**RECORDED INFORMATION**
########################################
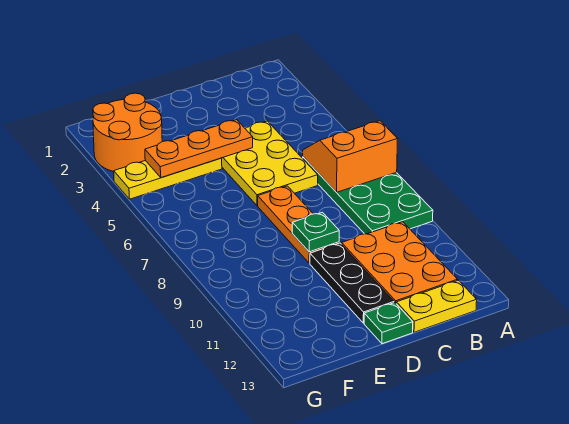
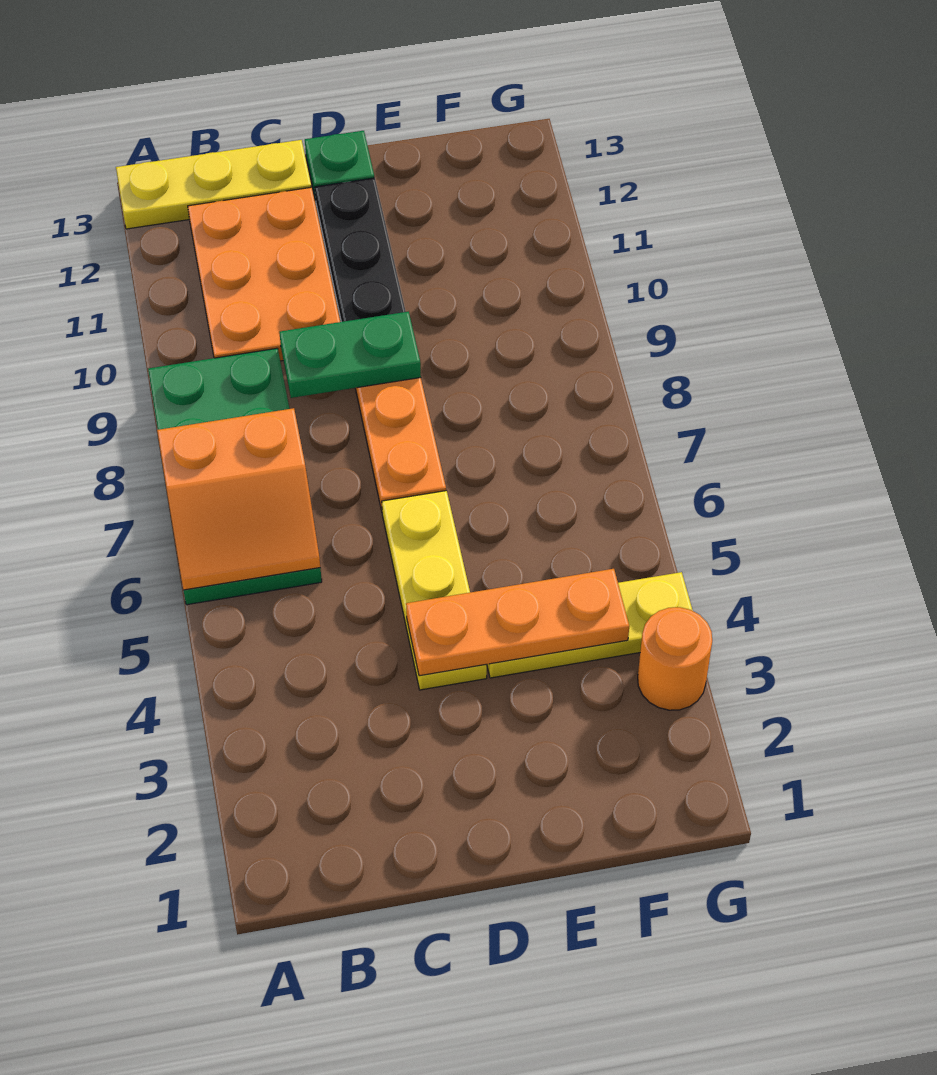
yellow plate B13:C13 level 1 -> yellow plate A13:C13 level 1
yellow plate C4:D6 level 1 -> yellow plate D4:D6 level 1
green plate D9 level 2 -> green plate C9:D9 level 2
orange round brick F2:G3 level 1 -> orange round brick G3 level 1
########################################
**WHAT YOU ARE ASKED TO DO**
Find each line holding the string "plate" in the listing above, then copy it.

**SOLUTION**
yellow plate B13:C13 level 1 -> yellow plate A13:C13 level 1
yellow plate C4:D6 level 1 -> yellow plate D4:D6 level 1
green plate D9 level 2 -> green plate C9:D9 level 2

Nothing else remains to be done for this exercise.